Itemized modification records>

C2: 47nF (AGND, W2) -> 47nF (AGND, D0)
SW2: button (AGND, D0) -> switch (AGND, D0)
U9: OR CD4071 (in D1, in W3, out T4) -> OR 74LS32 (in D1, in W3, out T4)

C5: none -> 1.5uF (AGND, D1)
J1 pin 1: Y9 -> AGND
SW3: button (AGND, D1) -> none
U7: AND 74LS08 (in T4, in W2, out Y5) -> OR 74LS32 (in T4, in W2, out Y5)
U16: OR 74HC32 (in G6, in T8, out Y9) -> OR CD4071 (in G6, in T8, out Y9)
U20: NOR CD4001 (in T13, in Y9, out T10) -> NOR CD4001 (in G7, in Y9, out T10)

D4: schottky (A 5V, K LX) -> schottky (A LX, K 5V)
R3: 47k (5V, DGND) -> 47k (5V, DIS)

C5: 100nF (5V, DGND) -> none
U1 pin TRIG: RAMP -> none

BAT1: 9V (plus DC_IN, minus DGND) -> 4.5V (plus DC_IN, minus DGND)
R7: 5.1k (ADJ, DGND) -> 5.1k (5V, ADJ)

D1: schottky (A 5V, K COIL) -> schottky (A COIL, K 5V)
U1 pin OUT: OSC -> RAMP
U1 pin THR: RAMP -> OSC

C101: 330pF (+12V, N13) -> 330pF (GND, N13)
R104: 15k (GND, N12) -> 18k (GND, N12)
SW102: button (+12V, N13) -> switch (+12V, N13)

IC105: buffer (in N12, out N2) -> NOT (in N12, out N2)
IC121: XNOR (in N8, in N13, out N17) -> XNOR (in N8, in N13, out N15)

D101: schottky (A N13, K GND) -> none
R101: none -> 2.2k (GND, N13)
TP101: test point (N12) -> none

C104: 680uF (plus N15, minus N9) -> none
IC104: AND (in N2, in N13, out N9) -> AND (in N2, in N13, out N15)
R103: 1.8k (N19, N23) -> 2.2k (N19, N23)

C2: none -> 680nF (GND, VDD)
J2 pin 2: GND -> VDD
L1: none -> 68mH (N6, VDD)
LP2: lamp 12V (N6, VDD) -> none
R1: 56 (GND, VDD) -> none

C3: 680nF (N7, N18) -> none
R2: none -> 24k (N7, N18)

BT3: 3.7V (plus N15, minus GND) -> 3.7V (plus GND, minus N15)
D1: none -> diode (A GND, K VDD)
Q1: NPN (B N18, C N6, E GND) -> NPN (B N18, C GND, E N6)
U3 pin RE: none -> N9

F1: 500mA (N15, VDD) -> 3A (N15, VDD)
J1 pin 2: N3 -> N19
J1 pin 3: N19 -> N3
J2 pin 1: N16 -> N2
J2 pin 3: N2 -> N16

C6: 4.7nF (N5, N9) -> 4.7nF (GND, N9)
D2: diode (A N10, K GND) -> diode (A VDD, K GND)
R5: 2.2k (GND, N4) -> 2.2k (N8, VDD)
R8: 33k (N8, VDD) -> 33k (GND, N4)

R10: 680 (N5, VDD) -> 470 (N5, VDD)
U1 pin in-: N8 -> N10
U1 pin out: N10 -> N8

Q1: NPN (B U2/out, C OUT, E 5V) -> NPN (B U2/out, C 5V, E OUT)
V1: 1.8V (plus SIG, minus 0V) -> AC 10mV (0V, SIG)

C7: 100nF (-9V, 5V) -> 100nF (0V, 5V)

WORK TO BE COMPLETED>
Report back every line of the entries in which "DGND" occurs.

ANSWER AREA>
R3: 47k (5V, DGND) -> 47k (5V, DIS)
C5: 100nF (5V, DGND) -> none
BAT1: 9V (plus DC_IN, minus DGND) -> 4.5V (plus DC_IN, minus DGND)
R7: 5.1k (ADJ, DGND) -> 5.1k (5V, ADJ)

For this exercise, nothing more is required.